-- Activity --
The result should be a faithful copy of every entry below, with the pictures left out.

[[ Stored data, beginning ]]

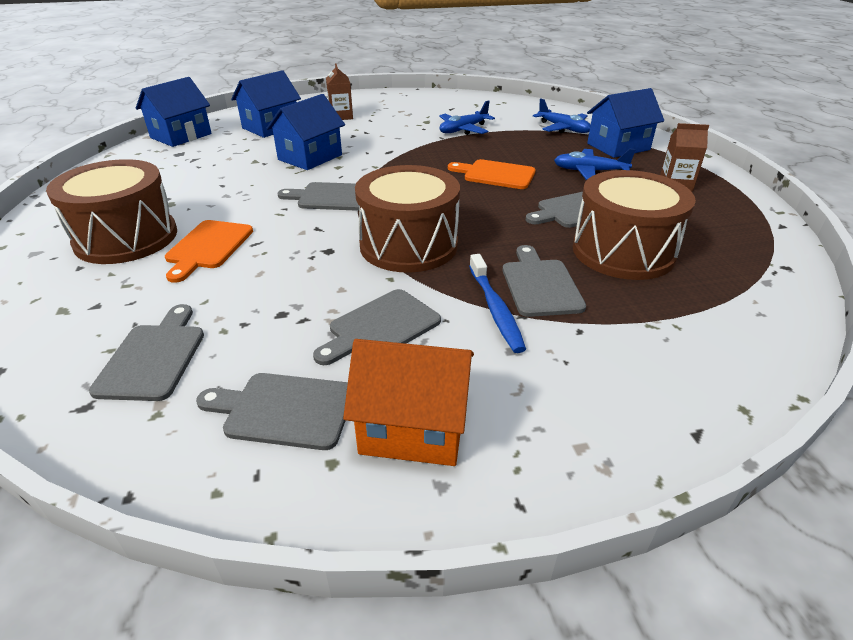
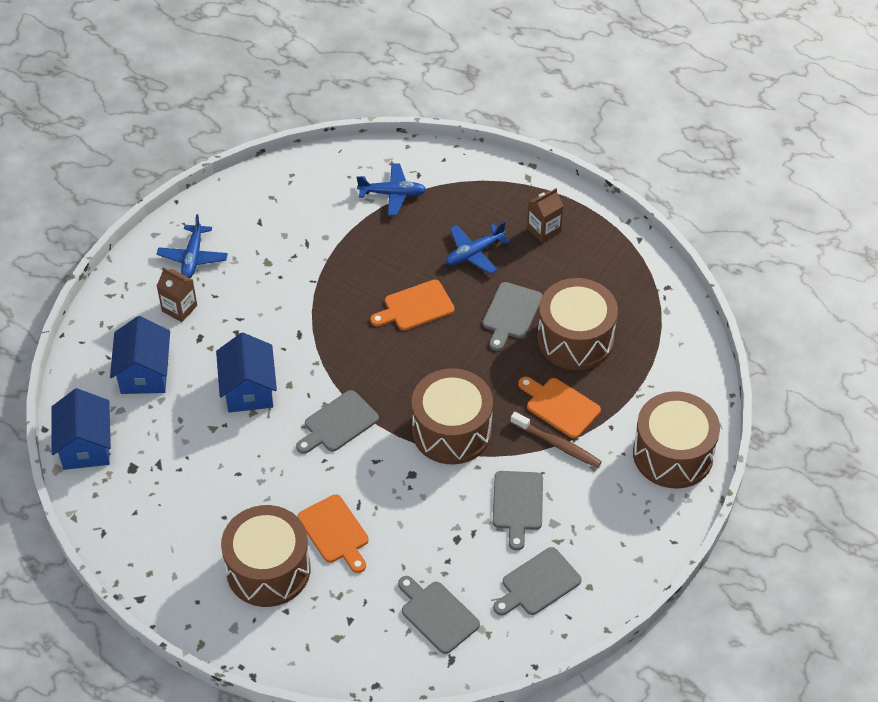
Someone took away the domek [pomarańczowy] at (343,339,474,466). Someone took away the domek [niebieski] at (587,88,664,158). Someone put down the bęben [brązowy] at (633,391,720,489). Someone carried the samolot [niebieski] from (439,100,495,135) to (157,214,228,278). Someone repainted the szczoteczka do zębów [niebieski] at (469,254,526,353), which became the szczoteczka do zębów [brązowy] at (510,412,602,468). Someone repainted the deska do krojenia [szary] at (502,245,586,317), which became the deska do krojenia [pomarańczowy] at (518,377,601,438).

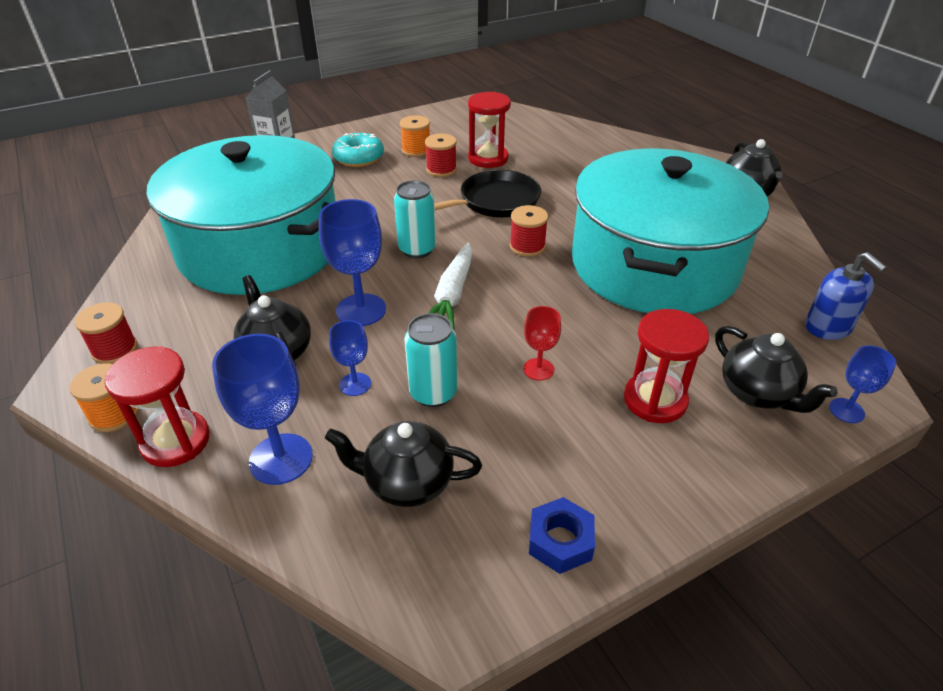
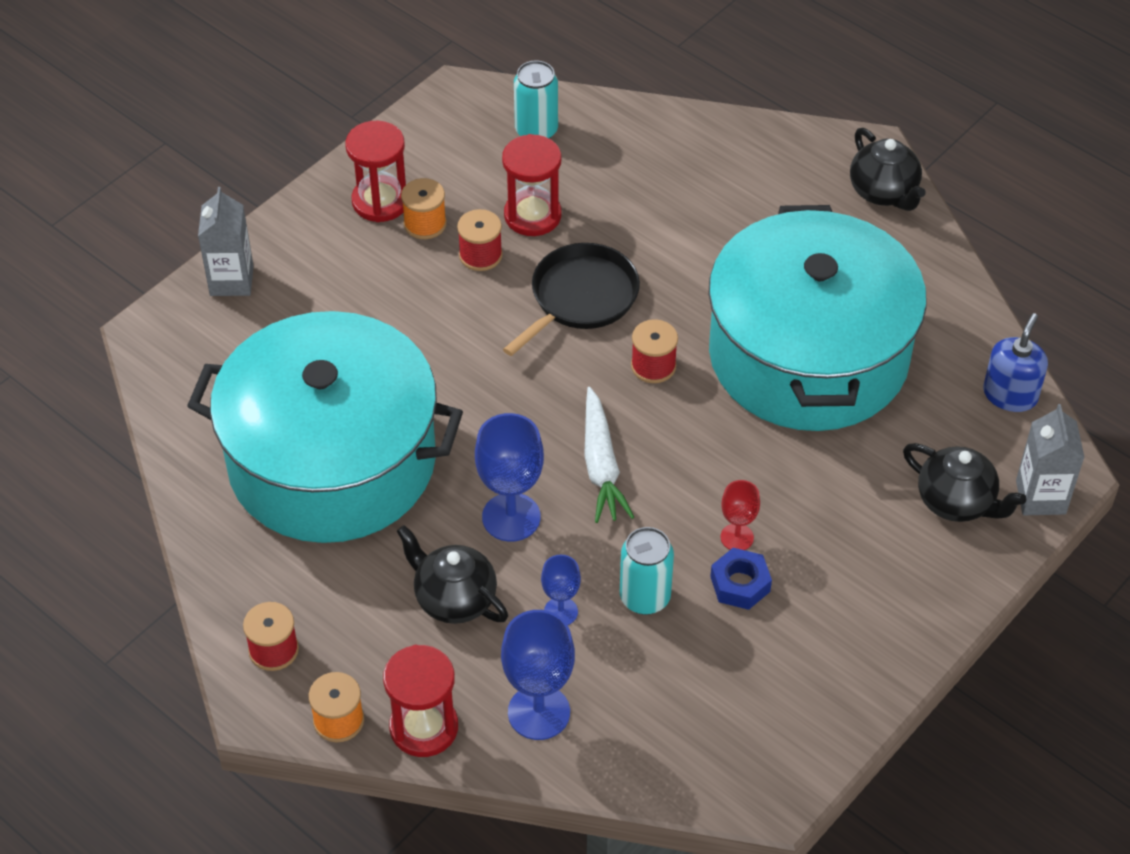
Someone took away the imbryk [czarny] at (325,421,482,507). Someone took away the donut [turkusowy] at (332,133,384,167). Someone carried the puszka [turkusowy] from (394,180,436,258) to (514,61,558,139). Someone carried the nakrętka [niebieski] from (529,497,595,574) to (710,548,772,610). Someone carried the klepsydra [czerwony] from (624,309,709,423) to (345,121,406,222). Someone swapped the kielich [niebieski] at (829,345,896,423) for the karton mleka [szary] at (1016,404,1085,515). Someone rotated the dozownik mydła [niebieski] at (805,252,887,340) by 105 degrees counterclockwise.

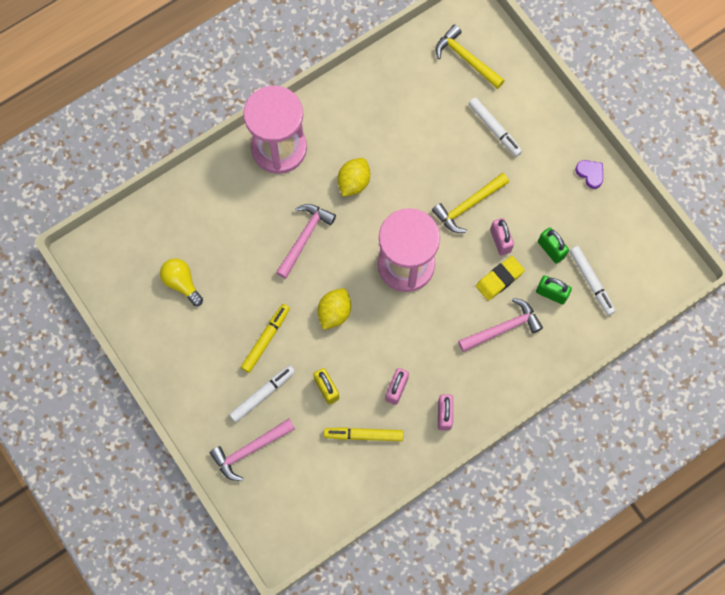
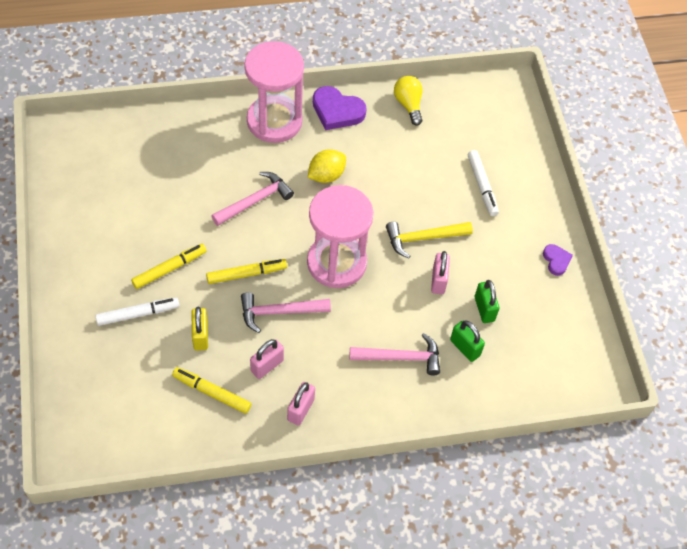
Someone took away the młotek [żółty] at (436,25,505,89). Someone took away the gumka do mazania [żółty] at (476,256,525,301). Someone took away the flamaster [biały] at (569,246,616,315). Someone put down the serce [fioletowy] at (313,86,367,130). Someone carried the żarówka [żółty] from (160,258,203,306) to (394,76,423,126). Someone carried the młotek [różowy] from (210,419,295,481) to (241,292,331,333). Someone swapped the cytryna [żółty] at (318,288,351,330) for the flamaster [żółty] at (206,259,287,284).

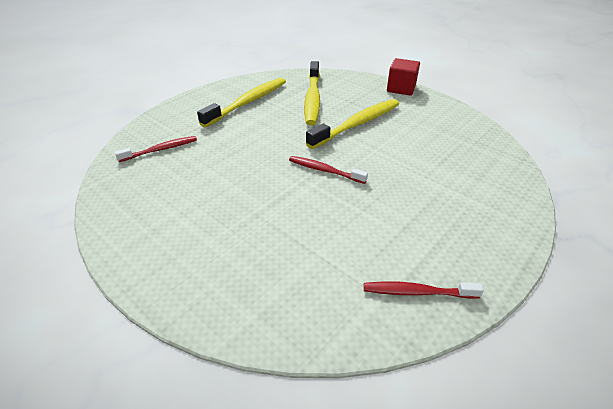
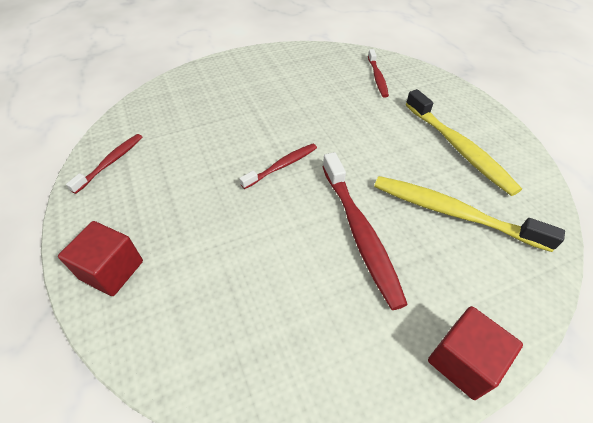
Someone put down the sześcian [czerwony] at (58,221,143,296). Someone repainted the szczoteczka do zębów [żółty] at (306,99,399,149), which became the szczoteczka do zębów [czerwony] at (323,152,408,310).

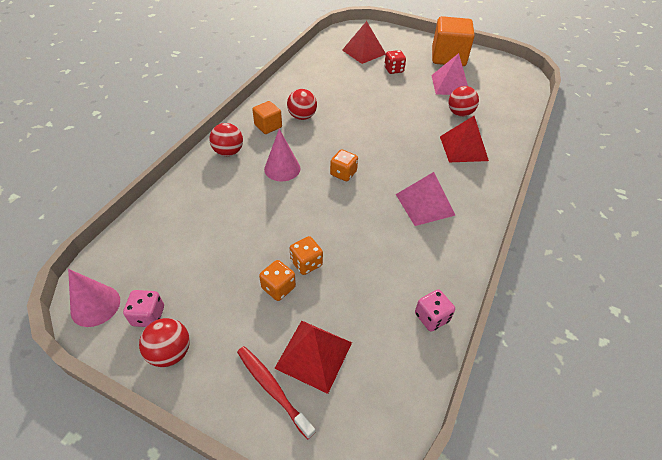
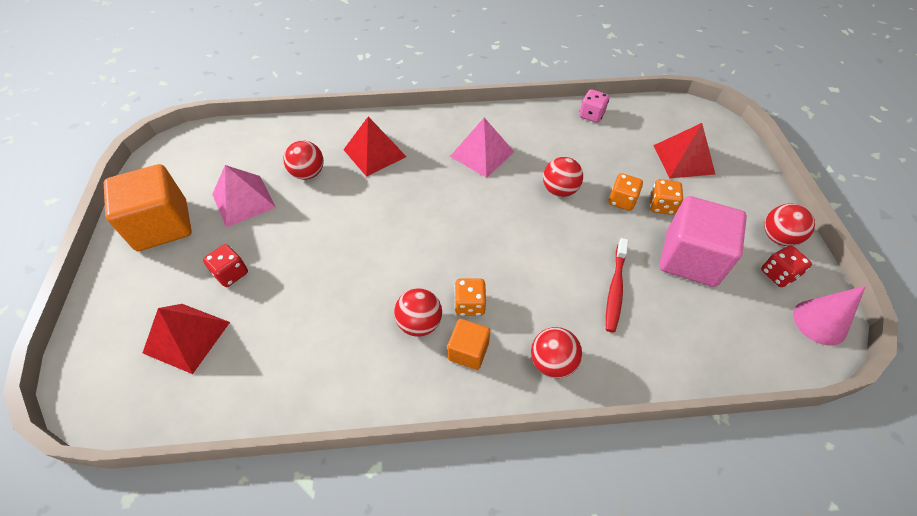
Someone took away the stożek [różowy] at (264,129,300,181). Someone put down the piłka [czerwony] at (543,157,583,197). Someone put down the sześcian [różowy] at (659,196,747,287). Someone carried the szczoteczka do zębów [czerwony] from (237,346,315,439) to (606,238,629,333). Someone carried the kostka do gry [pomarańczowy] from (330,149,358,181) to (455,278,486,316). Someone repainted the kostka do gry [różowy] at (123,290,164,327), which became the kostka do gry [czerwony] at (761,245,812,287).

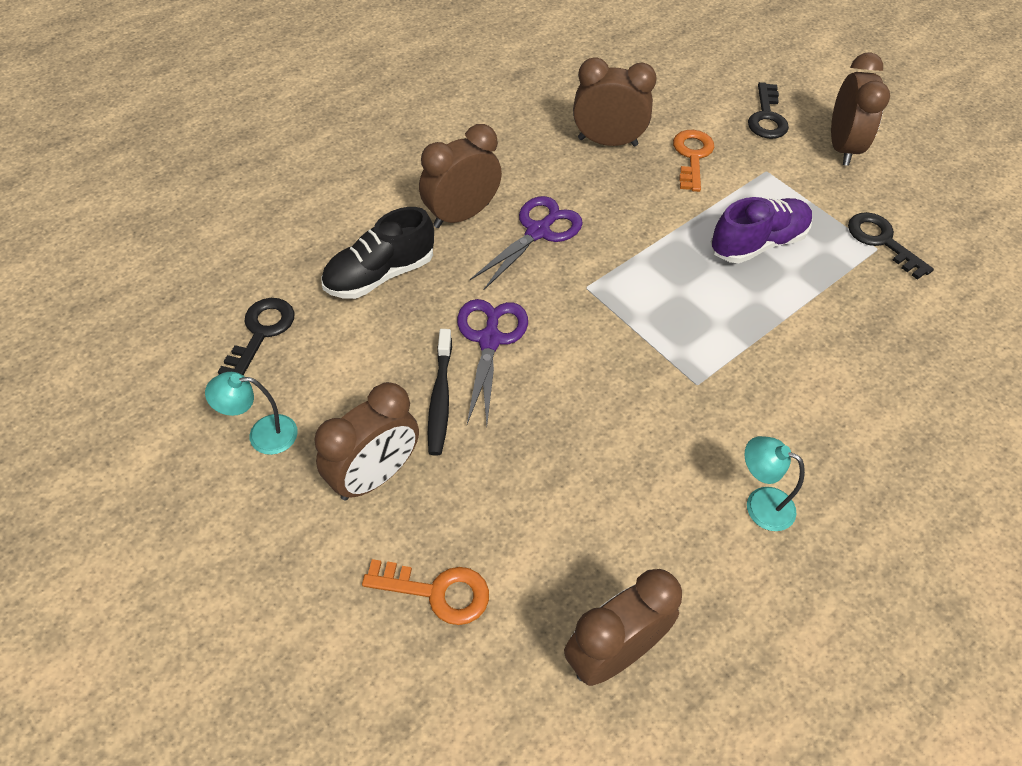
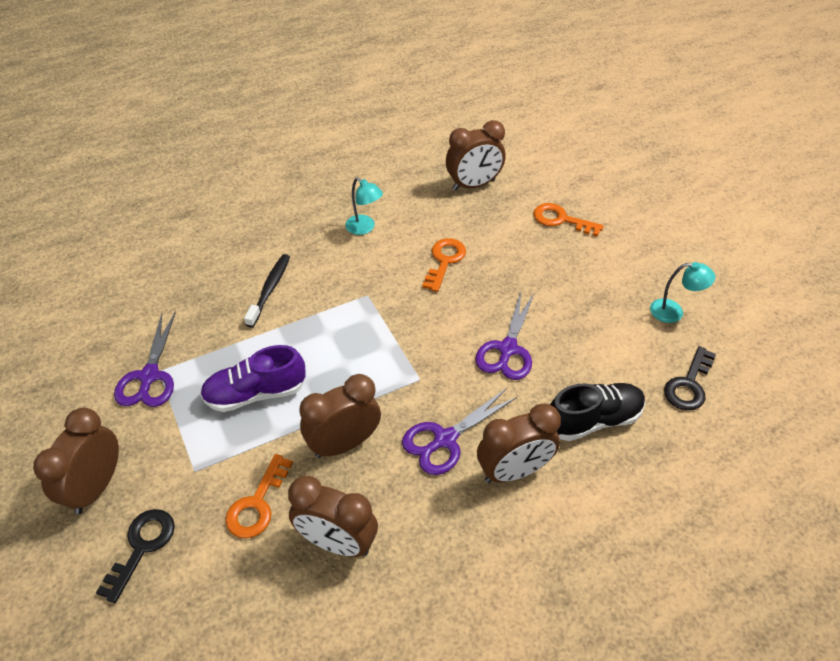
Someone put down the klucz [pomarańczowy] at (422,238,466,292). Someone carried the budzik [brązowy] from (314,382,419,501) to (299,374,381,458). Someone carried the szczoteczka do zębów [czarny] from (428,329,452,455) to (244,254,290,327). Someone swapped the klucz [czarny] at (848,212,934,280) for the nożyczki [fioletowy] at (114,311,176,407).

[[ Stored data, end ]]

-- Written answer --
Someone took away the domek [pomarańczowy] at (343,339,474,466). Someone took away the domek [niebieski] at (587,88,664,158). Someone put down the bęben [brązowy] at (633,391,720,489). Someone carried the samolot [niebieski] from (439,100,495,135) to (157,214,228,278). Someone repainted the szczoteczka do zębów [niebieski] at (469,254,526,353), which became the szczoteczka do zębów [brązowy] at (510,412,602,468). Someone repainted the deska do krojenia [szary] at (502,245,586,317), which became the deska do krojenia [pomarańczowy] at (518,377,601,438).

Someone took away the imbryk [czarny] at (325,421,482,507). Someone took away the donut [turkusowy] at (332,133,384,167). Someone carried the puszka [turkusowy] from (394,180,436,258) to (514,61,558,139). Someone carried the nakrętka [niebieski] from (529,497,595,574) to (710,548,772,610). Someone carried the klepsydra [czerwony] from (624,309,709,423) to (345,121,406,222). Someone swapped the kielich [niebieski] at (829,345,896,423) for the karton mleka [szary] at (1016,404,1085,515). Someone rotated the dozownik mydła [niebieski] at (805,252,887,340) by 105 degrees counterclockwise.

Someone took away the młotek [żółty] at (436,25,505,89). Someone took away the gumka do mazania [żółty] at (476,256,525,301). Someone took away the flamaster [biały] at (569,246,616,315). Someone put down the serce [fioletowy] at (313,86,367,130). Someone carried the żarówka [żółty] from (160,258,203,306) to (394,76,423,126). Someone carried the młotek [różowy] from (210,419,295,481) to (241,292,331,333). Someone swapped the cytryna [żółty] at (318,288,351,330) for the flamaster [żółty] at (206,259,287,284).

Someone put down the sześcian [czerwony] at (58,221,143,296). Someone repainted the szczoteczka do zębów [żółty] at (306,99,399,149), which became the szczoteczka do zębów [czerwony] at (323,152,408,310).

Someone took away the stożek [różowy] at (264,129,300,181). Someone put down the piłka [czerwony] at (543,157,583,197). Someone put down the sześcian [różowy] at (659,196,747,287). Someone carried the szczoteczka do zębów [czerwony] from (237,346,315,439) to (606,238,629,333). Someone carried the kostka do gry [pomarańczowy] from (330,149,358,181) to (455,278,486,316). Someone repainted the kostka do gry [różowy] at (123,290,164,327), which became the kostka do gry [czerwony] at (761,245,812,287).

Someone put down the klucz [pomarańczowy] at (422,238,466,292). Someone carried the budzik [brązowy] from (314,382,419,501) to (299,374,381,458). Someone carried the szczoteczka do zębów [czarny] from (428,329,452,455) to (244,254,290,327). Someone swapped the klucz [czarny] at (848,212,934,280) for the nożyczki [fioletowy] at (114,311,176,407).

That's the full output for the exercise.